#### [What the task asks]
Every line from the start of the listing below through the line that contains "(469, 64) = (358, 72): white cube -> none" is to be reproduced word for word.

◆ ◆ ◆ ◆

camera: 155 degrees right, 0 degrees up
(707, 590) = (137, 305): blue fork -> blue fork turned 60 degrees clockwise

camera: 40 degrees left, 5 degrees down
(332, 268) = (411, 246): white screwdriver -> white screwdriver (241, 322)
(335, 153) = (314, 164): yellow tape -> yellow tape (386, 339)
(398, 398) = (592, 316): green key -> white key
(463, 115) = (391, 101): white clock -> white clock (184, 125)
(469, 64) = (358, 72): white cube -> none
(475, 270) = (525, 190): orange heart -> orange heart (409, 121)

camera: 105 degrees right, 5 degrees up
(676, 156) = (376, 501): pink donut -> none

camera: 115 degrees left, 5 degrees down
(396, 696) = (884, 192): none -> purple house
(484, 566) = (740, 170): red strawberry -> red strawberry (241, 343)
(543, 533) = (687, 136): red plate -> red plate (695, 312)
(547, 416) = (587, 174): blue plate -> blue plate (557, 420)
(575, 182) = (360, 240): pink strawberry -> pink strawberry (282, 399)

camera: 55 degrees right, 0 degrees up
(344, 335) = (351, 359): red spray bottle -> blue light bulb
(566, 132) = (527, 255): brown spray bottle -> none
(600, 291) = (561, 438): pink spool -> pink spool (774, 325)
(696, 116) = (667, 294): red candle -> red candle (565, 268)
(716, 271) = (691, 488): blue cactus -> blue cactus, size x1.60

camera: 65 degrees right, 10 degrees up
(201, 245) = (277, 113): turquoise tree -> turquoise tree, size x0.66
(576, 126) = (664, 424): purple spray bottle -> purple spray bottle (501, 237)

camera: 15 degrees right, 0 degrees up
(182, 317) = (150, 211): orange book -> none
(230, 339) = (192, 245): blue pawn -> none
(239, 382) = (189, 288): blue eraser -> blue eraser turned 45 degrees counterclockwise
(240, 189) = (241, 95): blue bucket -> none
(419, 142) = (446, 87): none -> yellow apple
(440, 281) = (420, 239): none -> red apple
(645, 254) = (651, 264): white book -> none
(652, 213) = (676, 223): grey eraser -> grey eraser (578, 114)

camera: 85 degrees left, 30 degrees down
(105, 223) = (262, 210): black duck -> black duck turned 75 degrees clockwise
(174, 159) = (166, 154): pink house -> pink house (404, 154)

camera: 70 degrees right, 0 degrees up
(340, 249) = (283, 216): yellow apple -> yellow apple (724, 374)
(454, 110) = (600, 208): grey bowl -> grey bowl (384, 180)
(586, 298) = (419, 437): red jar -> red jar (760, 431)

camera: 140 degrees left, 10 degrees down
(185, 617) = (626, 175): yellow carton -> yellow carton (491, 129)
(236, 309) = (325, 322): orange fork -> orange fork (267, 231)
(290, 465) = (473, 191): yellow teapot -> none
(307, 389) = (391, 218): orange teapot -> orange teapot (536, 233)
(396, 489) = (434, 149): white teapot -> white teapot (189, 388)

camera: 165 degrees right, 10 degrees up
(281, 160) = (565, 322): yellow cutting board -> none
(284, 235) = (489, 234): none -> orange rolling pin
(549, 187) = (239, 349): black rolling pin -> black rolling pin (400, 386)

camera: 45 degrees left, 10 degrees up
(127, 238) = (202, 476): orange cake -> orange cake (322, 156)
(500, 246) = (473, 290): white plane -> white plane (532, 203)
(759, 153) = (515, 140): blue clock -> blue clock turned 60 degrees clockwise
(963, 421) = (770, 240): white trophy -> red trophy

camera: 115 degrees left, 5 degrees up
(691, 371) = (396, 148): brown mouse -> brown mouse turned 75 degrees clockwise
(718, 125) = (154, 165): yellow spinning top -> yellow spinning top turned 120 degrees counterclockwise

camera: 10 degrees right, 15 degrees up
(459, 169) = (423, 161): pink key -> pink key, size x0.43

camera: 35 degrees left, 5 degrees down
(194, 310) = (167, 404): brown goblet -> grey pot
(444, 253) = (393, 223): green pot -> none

◆ ◆ ◆ ◆

#### [Response area]
camera: 155 degrees right, 0 degrees up
(707, 590) = (137, 305): blue fork -> blue fork turned 60 degrees clockwise

camera: 40 degrees left, 5 degrees down
(332, 268) = (411, 246): white screwdriver -> white screwdriver (241, 322)
(335, 153) = (314, 164): yellow tape -> yellow tape (386, 339)
(398, 398) = (592, 316): green key -> white key
(463, 115) = (391, 101): white clock -> white clock (184, 125)
(469, 64) = (358, 72): white cube -> none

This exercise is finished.